* What to work on
Please state how many lines of the listing contain the word "plus", giving the number by itself.

* Task material
______________________________

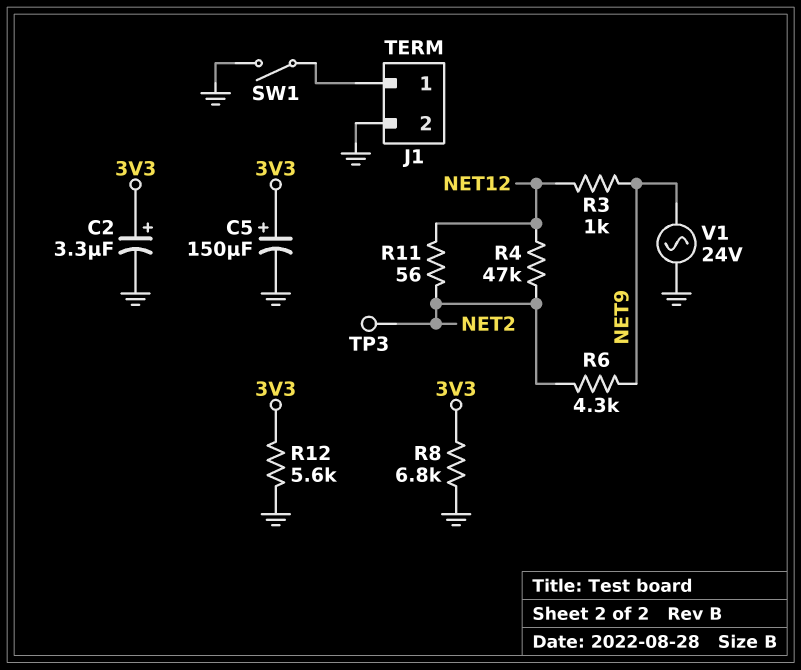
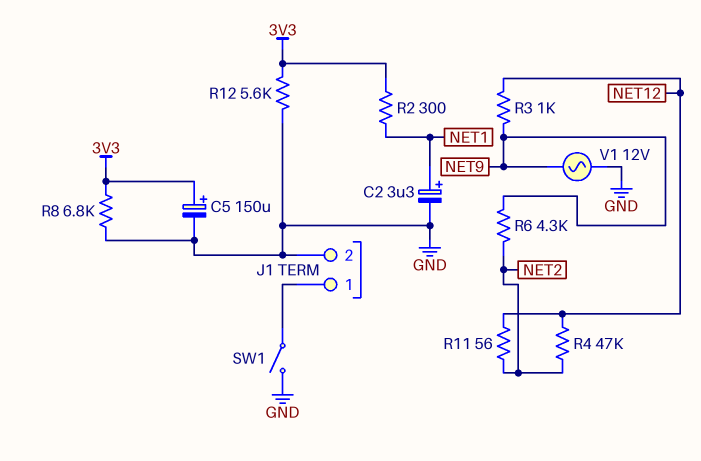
C2: 3.3uF (plus 3V3, minus GND) -> 3.3uF (plus NET1, minus GND)
R2: none -> 300 (3V3, NET1)
TP3: test point (NET2) -> none
V1: AC 24V (GND, NET9) -> AC 12V (GND, NET9)

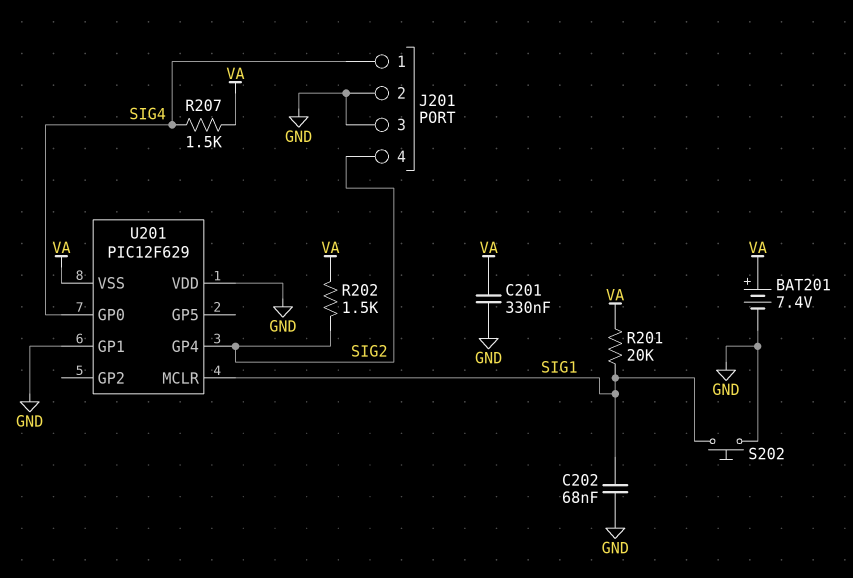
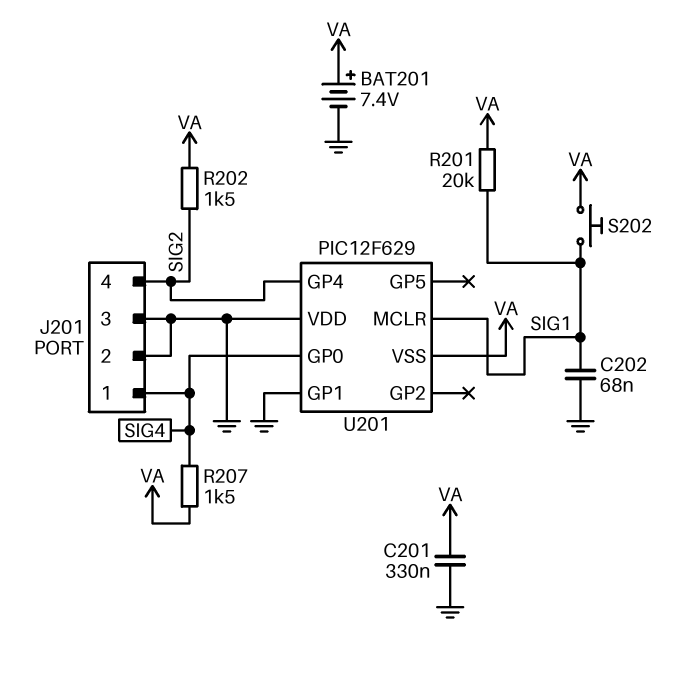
S202: button (GND, SIG1) -> button (SIG1, VA)

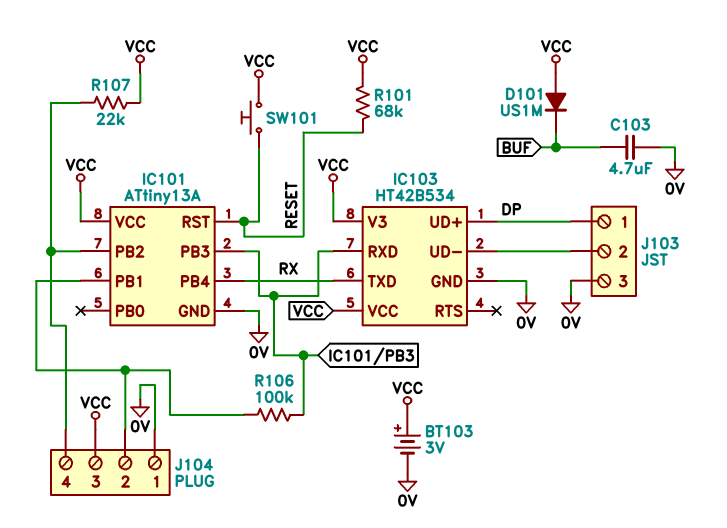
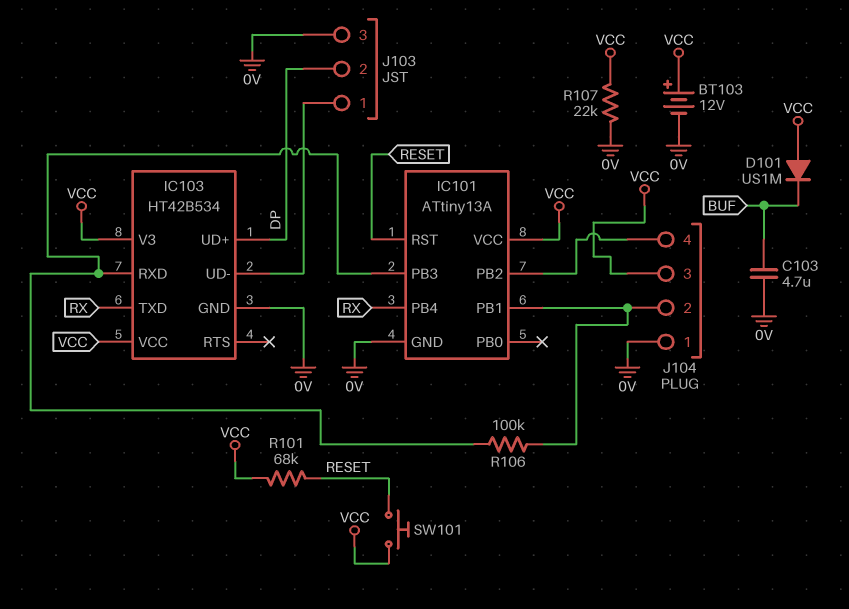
BT103: 3V (plus VCC, minus 0V) -> 12V (plus VCC, minus 0V)
J103 pin 1: DP -> IC103/UD-
J103 pin 2: IC103/UD- -> DP
R107: 22k (IC101/PB2, VCC) -> 22k (0V, VCC)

______________________________

* Exercise output
2